Problem to work on: Tally every line of the entries that contains the string "AGND", then reply with only that number.

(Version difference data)
>>

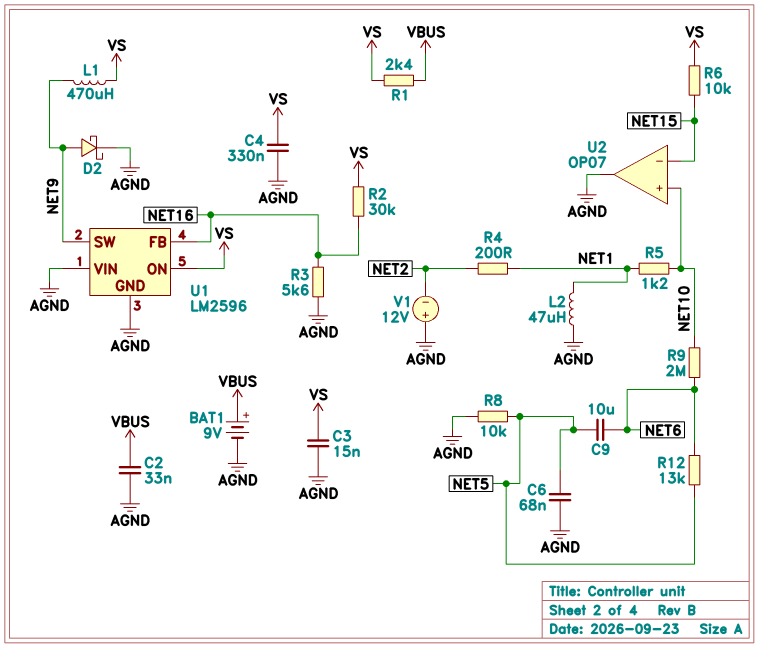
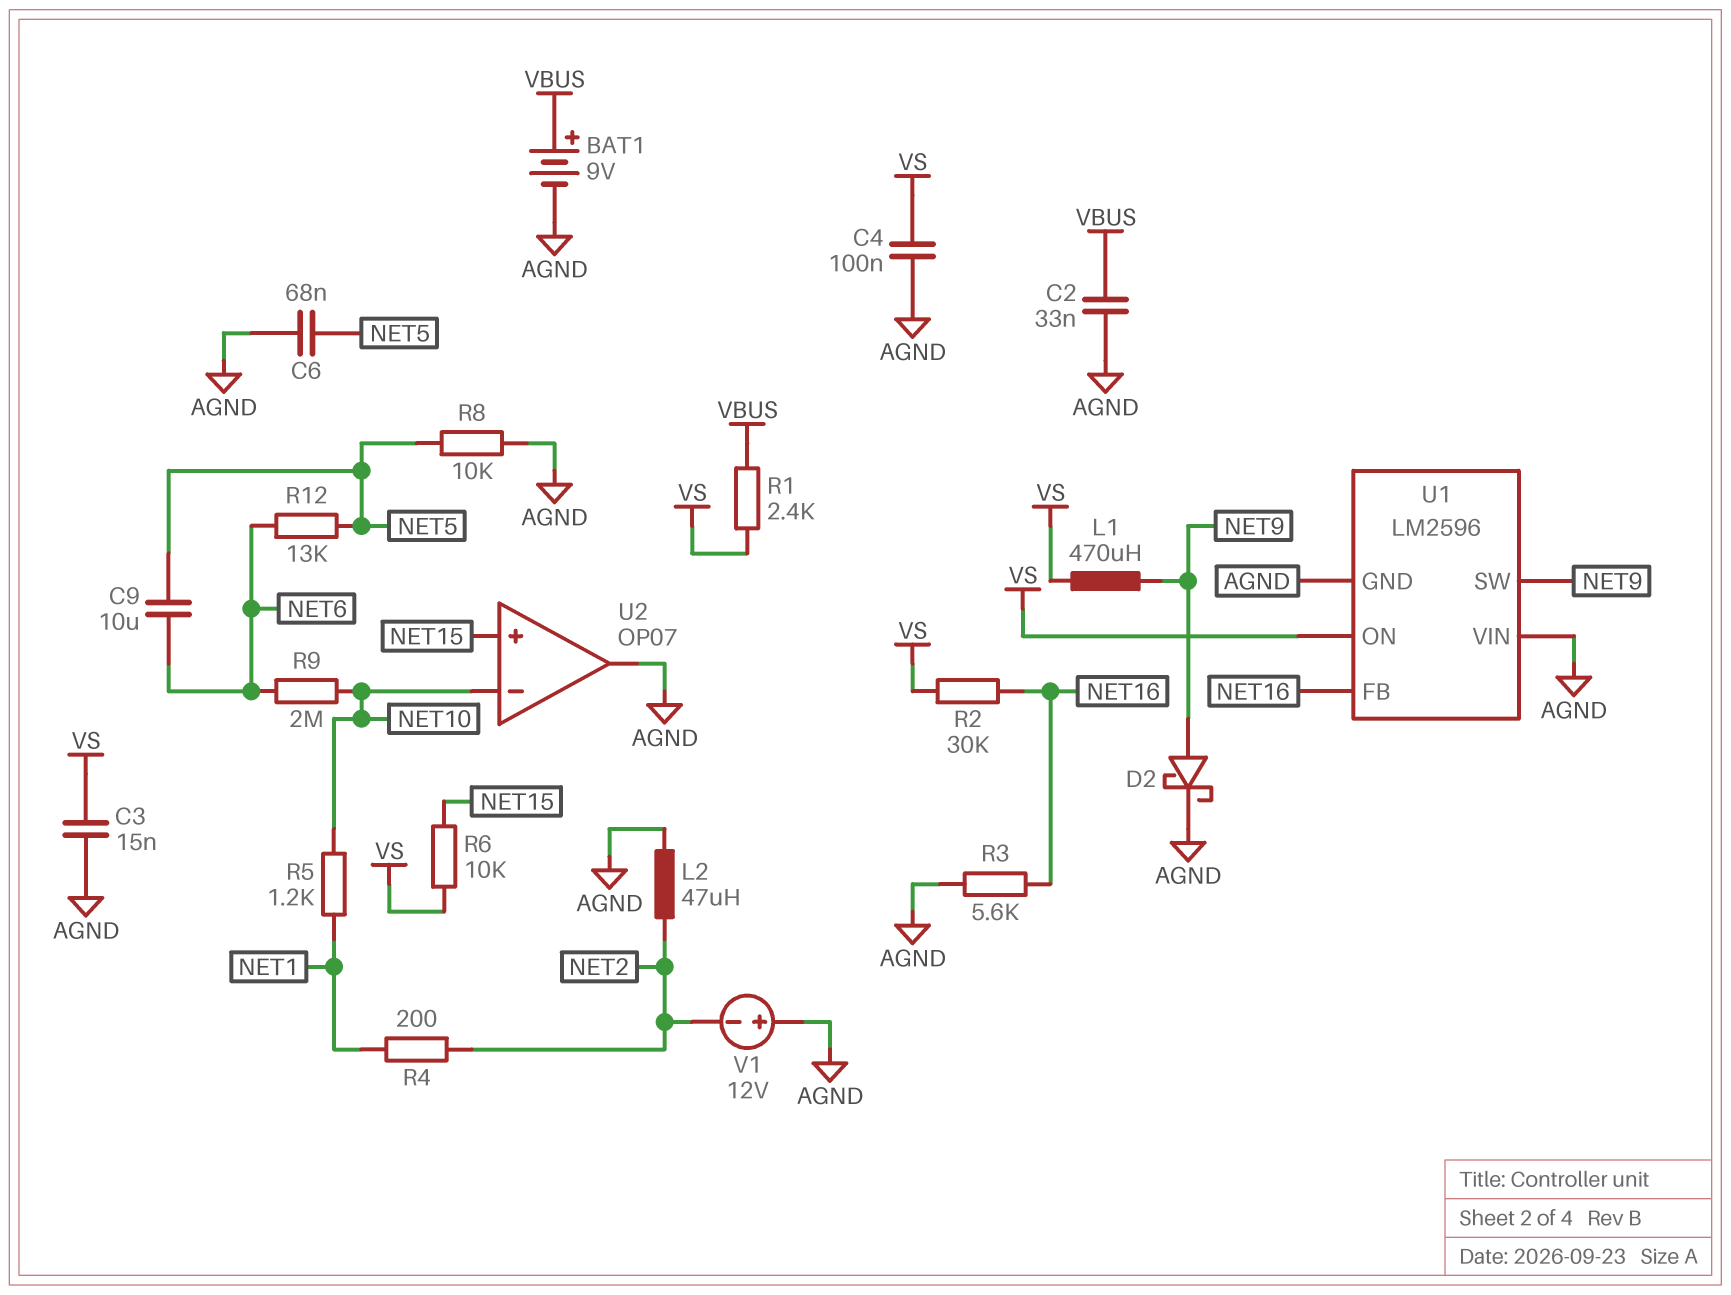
C4: 330nF (AGND, VS) -> 100nF (AGND, VS)
L2: 47uH (AGND, NET1) -> 47uH (AGND, NET2)
U2 pin in+: NET10 -> NET15
U2 pin in-: NET15 -> NET10

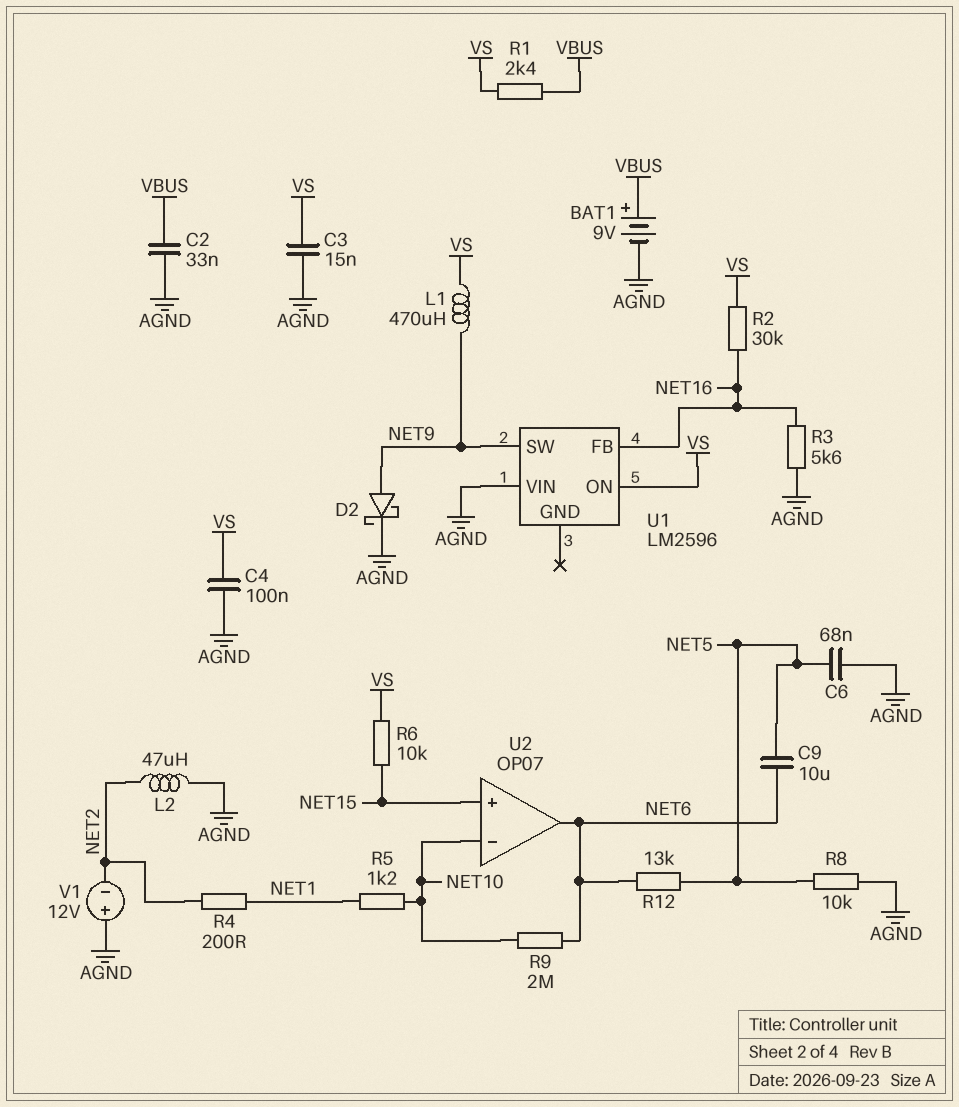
U1 pin GND: AGND -> none
U2 pin out: AGND -> NET6

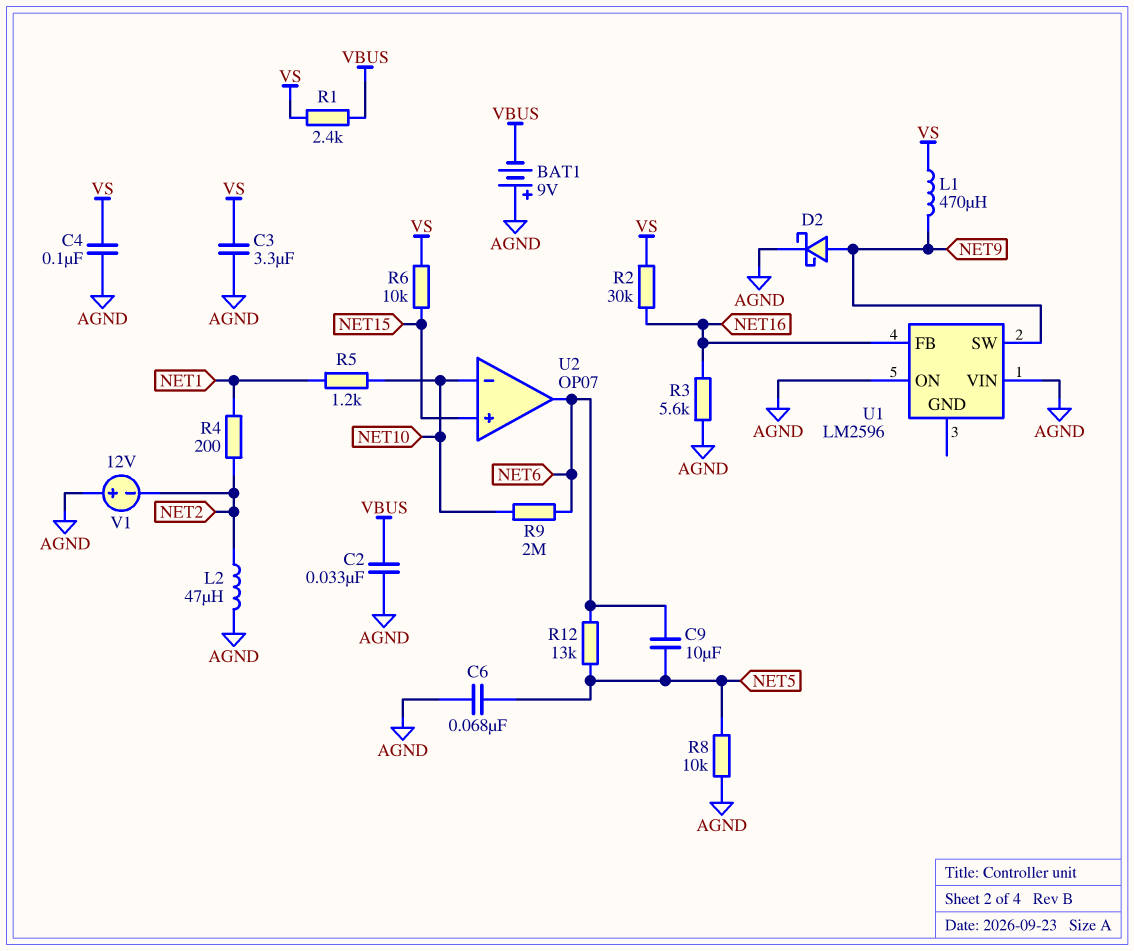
BAT1: 9V (plus VBUS, minus AGND) -> 9V (plus AGND, minus VBUS)
C3: 15nF (AGND, VS) -> 3.3uF (AGND, VS)
U1 pin ON: VS -> AGND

<<

Answer: 7